**Action item:** Go through the data below. List every line that holds the word "diode".

**Materials provided:**
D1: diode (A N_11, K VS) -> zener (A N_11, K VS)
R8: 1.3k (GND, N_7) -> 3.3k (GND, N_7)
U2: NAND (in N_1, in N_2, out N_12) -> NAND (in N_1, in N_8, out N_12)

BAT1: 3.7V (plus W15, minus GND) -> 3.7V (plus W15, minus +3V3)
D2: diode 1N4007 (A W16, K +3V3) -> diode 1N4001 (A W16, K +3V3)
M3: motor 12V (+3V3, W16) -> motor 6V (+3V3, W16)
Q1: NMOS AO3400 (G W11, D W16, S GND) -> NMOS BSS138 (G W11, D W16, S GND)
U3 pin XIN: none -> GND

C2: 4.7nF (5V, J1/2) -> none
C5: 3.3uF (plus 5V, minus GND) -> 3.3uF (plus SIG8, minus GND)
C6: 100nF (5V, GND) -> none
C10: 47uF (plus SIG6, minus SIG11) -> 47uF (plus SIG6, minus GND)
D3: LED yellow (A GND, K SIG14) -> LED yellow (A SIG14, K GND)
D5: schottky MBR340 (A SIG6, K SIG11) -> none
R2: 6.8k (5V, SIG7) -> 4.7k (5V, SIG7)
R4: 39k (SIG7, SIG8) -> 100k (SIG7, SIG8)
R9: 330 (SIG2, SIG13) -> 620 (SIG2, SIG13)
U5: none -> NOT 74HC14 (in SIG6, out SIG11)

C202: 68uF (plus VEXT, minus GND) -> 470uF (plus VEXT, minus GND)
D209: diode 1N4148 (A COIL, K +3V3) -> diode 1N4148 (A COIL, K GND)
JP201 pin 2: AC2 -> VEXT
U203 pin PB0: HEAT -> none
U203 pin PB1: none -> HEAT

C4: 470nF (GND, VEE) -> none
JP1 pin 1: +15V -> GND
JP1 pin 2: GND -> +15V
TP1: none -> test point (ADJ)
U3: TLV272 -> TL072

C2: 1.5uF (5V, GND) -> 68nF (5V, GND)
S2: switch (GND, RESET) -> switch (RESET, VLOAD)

**Solved exercise:**
D1: diode (A N_11, K VS) -> zener (A N_11, K VS)
D2: diode 1N4007 (A W16, K +3V3) -> diode 1N4001 (A W16, K +3V3)
D209: diode 1N4148 (A COIL, K +3V3) -> diode 1N4148 (A COIL, K GND)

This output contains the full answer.